- [TASK BRIEF] Please count how many of the lines below contain the string "shortInstrumentName" and reply with only that number.

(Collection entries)

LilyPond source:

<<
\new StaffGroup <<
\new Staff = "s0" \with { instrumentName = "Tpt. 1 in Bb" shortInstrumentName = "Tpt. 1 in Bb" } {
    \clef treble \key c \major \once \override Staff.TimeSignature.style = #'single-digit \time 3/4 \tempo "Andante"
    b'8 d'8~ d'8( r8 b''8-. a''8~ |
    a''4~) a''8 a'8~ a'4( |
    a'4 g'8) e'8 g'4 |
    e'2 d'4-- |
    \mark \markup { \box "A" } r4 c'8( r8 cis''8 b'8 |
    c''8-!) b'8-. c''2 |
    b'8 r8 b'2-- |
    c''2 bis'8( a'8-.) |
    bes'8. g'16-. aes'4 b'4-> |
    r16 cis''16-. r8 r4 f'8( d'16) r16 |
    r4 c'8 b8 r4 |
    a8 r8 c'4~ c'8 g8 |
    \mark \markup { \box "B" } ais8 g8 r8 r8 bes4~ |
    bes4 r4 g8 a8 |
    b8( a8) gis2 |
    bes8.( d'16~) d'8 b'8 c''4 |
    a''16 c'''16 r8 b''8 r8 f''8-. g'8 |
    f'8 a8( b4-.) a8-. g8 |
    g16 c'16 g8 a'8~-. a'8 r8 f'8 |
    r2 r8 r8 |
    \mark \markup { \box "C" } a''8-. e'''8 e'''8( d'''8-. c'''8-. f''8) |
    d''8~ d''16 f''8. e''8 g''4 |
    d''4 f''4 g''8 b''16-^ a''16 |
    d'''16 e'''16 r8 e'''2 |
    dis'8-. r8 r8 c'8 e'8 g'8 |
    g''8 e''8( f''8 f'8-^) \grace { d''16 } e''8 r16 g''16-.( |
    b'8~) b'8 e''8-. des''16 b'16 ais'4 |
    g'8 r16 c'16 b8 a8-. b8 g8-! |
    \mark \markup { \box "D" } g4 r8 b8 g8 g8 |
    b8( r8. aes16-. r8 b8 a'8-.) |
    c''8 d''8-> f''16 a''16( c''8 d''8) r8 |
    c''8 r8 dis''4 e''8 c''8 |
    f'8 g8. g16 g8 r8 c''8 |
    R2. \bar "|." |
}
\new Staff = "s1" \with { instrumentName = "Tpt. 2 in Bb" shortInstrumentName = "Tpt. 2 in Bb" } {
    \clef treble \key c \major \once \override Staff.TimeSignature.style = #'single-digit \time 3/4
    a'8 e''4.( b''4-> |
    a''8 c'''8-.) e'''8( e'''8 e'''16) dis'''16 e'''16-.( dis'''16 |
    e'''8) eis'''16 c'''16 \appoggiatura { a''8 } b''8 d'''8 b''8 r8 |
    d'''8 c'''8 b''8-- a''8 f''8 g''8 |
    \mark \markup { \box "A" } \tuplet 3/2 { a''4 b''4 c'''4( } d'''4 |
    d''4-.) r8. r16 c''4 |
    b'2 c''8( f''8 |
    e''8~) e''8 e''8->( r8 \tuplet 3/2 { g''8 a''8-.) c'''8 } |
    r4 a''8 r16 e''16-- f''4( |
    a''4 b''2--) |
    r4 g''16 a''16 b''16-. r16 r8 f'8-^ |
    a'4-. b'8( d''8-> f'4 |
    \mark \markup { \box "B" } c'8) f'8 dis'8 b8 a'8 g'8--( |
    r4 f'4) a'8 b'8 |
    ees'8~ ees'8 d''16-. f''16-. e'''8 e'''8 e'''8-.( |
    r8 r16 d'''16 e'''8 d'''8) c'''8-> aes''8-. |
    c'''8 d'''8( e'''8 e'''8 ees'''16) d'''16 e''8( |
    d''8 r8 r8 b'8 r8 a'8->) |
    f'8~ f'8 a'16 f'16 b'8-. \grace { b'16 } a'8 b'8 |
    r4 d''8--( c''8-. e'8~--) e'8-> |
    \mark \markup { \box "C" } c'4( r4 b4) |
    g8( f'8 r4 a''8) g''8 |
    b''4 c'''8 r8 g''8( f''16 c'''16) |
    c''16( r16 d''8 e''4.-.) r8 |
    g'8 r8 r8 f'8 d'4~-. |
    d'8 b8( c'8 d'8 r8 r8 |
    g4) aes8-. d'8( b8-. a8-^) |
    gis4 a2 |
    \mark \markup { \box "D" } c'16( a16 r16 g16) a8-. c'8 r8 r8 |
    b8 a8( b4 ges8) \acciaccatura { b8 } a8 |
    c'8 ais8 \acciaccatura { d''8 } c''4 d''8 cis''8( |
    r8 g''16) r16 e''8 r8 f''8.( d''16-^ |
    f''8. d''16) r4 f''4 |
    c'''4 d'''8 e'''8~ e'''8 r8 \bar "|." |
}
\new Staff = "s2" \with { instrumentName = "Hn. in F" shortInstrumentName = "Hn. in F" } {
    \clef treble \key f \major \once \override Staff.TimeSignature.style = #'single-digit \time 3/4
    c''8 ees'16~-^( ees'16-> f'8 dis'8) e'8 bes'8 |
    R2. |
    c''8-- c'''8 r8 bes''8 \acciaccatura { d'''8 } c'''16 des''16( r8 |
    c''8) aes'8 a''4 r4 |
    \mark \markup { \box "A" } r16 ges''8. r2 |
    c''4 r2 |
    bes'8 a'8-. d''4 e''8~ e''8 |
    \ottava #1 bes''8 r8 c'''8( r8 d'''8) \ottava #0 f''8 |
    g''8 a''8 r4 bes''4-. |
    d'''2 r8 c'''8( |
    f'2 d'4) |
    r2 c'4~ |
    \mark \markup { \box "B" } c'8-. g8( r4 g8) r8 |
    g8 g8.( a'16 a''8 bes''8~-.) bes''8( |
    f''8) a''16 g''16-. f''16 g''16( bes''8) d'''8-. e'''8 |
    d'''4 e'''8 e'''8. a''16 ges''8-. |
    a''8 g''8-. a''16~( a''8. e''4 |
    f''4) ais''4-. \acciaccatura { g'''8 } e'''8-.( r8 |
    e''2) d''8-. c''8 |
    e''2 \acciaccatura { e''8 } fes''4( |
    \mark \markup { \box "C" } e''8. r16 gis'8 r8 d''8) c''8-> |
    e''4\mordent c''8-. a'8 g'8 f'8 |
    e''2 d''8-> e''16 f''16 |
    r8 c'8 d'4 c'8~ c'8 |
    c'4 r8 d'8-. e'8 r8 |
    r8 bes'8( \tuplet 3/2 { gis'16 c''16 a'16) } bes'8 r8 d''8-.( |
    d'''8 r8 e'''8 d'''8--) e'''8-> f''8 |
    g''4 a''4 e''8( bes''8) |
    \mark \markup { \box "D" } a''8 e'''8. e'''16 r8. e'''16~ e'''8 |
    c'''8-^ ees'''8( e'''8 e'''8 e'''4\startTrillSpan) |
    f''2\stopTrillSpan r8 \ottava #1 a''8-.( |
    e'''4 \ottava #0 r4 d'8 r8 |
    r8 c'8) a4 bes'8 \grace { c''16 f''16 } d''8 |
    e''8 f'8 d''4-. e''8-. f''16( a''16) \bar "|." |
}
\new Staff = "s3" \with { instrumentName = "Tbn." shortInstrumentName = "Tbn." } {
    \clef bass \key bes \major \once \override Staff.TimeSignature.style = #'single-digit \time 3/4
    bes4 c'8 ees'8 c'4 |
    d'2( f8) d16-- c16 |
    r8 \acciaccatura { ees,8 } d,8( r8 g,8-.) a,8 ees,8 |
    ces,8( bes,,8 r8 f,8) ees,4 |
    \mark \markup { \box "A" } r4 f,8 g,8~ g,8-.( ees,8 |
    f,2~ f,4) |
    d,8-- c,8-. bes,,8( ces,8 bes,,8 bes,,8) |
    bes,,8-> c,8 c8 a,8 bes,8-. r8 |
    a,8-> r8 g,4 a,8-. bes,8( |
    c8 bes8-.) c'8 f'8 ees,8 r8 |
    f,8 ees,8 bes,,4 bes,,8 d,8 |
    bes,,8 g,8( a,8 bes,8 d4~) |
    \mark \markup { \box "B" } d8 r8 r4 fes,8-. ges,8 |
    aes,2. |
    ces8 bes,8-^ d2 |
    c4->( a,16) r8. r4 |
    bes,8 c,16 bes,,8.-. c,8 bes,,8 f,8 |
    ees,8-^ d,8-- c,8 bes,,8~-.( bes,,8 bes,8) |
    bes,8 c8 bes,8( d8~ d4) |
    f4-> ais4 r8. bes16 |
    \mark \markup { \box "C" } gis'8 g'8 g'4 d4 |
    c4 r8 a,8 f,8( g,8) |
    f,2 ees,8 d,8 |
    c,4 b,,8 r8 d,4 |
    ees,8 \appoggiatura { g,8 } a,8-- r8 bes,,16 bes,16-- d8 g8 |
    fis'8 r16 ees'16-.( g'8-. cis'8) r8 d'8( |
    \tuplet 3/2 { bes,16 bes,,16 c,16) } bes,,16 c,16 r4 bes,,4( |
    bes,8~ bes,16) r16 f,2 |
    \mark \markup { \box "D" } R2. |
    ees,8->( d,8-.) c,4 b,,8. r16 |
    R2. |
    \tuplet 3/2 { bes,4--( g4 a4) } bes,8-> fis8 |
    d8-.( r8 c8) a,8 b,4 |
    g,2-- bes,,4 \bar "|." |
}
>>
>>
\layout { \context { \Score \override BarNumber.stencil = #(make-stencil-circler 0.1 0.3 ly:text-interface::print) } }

- [ANSWER FOR THIS EXERCISE] 4